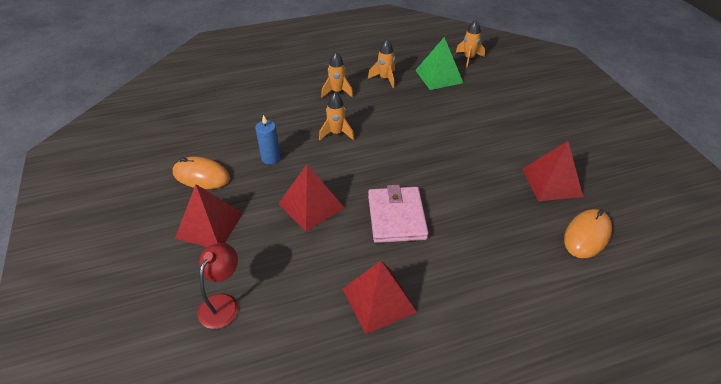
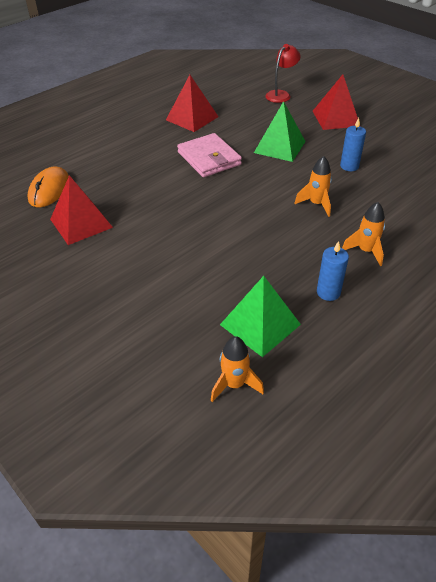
camera: 155 degrees right, 0 degrees up
orange mouse [172,157,230,189] -> none
red lamp [198,243,239,329] -> red lamp turned 135 degrees counterclockwise [265,44,301,103]
red pyramid [278,165,344,232] -> green pyramid [254,101,306,162]
orange rocket [368,39,395,88] -> blue candle [317,241,349,301]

---

* WORK INSTRUCTION
Copy out each line of the entries that holds "orange".

* OUTPUT OF THE TASK
orange mouse [172,157,230,189] -> none
orange rocket [368,39,395,88] -> blue candle [317,241,349,301]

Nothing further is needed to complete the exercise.